== Segment start ==

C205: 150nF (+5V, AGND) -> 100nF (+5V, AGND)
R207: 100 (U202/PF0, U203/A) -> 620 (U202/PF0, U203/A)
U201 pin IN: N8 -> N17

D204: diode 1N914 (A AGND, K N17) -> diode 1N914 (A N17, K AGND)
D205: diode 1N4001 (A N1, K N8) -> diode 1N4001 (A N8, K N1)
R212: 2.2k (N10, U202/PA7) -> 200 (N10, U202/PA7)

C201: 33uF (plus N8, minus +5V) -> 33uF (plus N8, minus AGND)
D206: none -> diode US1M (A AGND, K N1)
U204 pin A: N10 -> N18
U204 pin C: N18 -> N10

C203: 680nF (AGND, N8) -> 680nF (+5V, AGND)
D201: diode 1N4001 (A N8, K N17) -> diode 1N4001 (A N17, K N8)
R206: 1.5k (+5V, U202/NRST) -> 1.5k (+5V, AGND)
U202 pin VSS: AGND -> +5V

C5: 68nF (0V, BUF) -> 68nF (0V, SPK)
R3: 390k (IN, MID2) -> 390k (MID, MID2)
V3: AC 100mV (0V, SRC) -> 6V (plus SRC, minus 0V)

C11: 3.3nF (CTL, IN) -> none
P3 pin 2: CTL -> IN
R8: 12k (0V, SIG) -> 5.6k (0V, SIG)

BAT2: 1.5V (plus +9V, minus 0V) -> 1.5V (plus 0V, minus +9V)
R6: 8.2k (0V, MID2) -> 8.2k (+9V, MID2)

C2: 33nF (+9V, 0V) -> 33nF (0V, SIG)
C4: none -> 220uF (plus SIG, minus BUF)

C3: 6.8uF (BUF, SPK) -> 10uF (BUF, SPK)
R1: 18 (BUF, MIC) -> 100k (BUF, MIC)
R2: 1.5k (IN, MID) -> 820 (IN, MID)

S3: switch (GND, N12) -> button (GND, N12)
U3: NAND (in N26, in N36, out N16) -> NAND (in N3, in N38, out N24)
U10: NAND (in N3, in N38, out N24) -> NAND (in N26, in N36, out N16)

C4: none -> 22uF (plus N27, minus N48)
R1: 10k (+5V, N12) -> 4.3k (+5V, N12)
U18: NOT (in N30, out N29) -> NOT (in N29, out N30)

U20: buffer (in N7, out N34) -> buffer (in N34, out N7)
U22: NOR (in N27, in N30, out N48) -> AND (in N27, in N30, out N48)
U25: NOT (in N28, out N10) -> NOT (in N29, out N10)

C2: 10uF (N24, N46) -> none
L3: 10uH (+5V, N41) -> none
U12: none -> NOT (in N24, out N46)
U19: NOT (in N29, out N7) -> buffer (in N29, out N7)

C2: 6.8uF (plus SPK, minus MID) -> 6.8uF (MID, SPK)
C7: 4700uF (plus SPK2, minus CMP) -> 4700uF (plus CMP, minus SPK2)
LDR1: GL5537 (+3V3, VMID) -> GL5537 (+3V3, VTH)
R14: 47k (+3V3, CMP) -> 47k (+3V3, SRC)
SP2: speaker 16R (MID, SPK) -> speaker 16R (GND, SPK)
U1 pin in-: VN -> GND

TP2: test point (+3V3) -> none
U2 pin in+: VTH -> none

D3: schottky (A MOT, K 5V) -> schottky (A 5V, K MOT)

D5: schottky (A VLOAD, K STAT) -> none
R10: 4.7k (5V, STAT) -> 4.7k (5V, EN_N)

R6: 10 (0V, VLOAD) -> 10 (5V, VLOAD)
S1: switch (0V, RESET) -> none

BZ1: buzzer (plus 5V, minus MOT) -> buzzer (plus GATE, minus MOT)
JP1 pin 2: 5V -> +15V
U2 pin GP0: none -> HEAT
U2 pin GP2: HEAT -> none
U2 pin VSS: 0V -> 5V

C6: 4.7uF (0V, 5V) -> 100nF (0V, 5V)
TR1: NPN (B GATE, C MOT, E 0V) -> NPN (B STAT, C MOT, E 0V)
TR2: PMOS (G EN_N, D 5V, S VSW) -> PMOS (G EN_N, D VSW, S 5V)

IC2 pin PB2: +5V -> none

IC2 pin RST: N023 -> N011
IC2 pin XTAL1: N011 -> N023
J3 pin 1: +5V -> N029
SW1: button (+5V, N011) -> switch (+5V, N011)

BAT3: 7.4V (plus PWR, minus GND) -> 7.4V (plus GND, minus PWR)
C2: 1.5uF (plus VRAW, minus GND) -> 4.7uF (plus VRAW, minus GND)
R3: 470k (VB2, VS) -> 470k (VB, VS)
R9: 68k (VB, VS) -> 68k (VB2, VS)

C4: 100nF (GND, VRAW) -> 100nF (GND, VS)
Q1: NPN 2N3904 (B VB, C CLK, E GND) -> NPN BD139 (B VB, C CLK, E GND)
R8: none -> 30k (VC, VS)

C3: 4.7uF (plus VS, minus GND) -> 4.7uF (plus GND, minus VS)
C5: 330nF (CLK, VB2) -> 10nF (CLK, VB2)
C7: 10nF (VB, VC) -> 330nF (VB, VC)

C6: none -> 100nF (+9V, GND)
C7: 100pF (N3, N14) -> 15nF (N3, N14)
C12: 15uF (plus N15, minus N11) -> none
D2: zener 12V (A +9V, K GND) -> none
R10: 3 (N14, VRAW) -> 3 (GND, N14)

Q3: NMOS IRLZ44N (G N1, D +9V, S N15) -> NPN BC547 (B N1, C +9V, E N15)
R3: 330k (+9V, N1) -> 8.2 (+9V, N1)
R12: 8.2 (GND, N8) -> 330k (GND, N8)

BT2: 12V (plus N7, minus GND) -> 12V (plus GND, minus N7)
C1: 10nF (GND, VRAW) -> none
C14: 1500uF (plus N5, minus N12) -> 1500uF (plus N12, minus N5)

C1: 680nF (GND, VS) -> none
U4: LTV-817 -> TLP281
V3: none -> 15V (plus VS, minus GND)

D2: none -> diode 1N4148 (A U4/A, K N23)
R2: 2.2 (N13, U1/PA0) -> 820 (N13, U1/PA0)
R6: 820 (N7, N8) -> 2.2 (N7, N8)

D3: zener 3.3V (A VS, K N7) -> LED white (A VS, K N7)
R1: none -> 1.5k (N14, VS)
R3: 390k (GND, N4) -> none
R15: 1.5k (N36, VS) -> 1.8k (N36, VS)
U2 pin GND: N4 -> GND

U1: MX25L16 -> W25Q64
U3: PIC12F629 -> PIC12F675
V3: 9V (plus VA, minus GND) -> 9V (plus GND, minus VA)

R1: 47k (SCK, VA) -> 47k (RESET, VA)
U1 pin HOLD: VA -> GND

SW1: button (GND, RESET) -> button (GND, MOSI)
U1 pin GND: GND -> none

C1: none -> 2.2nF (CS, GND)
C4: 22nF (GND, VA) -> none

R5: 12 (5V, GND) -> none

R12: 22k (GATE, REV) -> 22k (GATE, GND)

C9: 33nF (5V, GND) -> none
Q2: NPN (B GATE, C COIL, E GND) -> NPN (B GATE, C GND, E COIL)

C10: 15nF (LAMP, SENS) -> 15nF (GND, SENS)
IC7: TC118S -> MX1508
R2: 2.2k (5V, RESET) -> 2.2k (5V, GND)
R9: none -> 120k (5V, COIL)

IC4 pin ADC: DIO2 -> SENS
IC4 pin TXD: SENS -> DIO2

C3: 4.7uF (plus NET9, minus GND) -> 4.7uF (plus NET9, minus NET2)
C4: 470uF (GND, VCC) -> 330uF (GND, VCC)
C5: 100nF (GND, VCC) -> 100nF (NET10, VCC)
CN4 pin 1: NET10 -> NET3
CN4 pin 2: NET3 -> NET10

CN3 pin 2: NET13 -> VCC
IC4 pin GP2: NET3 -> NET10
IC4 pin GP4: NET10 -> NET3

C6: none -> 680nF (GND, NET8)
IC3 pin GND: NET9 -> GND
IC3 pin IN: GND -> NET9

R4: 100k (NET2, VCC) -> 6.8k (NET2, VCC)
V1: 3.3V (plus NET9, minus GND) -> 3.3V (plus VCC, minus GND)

== Segment end ==

== Instructions to follow ==
In the entries above, the lines from the one bearing "R3: 470k (VB2, VS) -> 470k (VB, VS)" up to and including the one bearing "C9: 33nF (5V, GND) -> none" should be transcribed exactly; no other line is wanted.

== Completed task ==
R3: 470k (VB2, VS) -> 470k (VB, VS)
R9: 68k (VB, VS) -> 68k (VB2, VS)

C4: 100nF (GND, VRAW) -> 100nF (GND, VS)
Q1: NPN 2N3904 (B VB, C CLK, E GND) -> NPN BD139 (B VB, C CLK, E GND)
R8: none -> 30k (VC, VS)

C3: 4.7uF (plus VS, minus GND) -> 4.7uF (plus GND, minus VS)
C5: 330nF (CLK, VB2) -> 10nF (CLK, VB2)
C7: 10nF (VB, VC) -> 330nF (VB, VC)

C6: none -> 100nF (+9V, GND)
C7: 100pF (N3, N14) -> 15nF (N3, N14)
C12: 15uF (plus N15, minus N11) -> none
D2: zener 12V (A +9V, K GND) -> none
R10: 3 (N14, VRAW) -> 3 (GND, N14)

Q3: NMOS IRLZ44N (G N1, D +9V, S N15) -> NPN BC547 (B N1, C +9V, E N15)
R3: 330k (+9V, N1) -> 8.2 (+9V, N1)
R12: 8.2 (GND, N8) -> 330k (GND, N8)

BT2: 12V (plus N7, minus GND) -> 12V (plus GND, minus N7)
C1: 10nF (GND, VRAW) -> none
C14: 1500uF (plus N5, minus N12) -> 1500uF (plus N12, minus N5)

C1: 680nF (GND, VS) -> none
U4: LTV-817 -> TLP281
V3: none -> 15V (plus VS, minus GND)

D2: none -> diode 1N4148 (A U4/A, K N23)
R2: 2.2 (N13, U1/PA0) -> 820 (N13, U1/PA0)
R6: 820 (N7, N8) -> 2.2 (N7, N8)

D3: zener 3.3V (A VS, K N7) -> LED white (A VS, K N7)
R1: none -> 1.5k (N14, VS)
R3: 390k (GND, N4) -> none
R15: 1.5k (N36, VS) -> 1.8k (N36, VS)
U2 pin GND: N4 -> GND

U1: MX25L16 -> W25Q64
U3: PIC12F629 -> PIC12F675
V3: 9V (plus VA, minus GND) -> 9V (plus GND, minus VA)

R1: 47k (SCK, VA) -> 47k (RESET, VA)
U1 pin HOLD: VA -> GND

SW1: button (GND, RESET) -> button (GND, MOSI)
U1 pin GND: GND -> none

C1: none -> 2.2nF (CS, GND)
C4: 22nF (GND, VA) -> none

R5: 12 (5V, GND) -> none

R12: 22k (GATE, REV) -> 22k (GATE, GND)

C9: 33nF (5V, GND) -> none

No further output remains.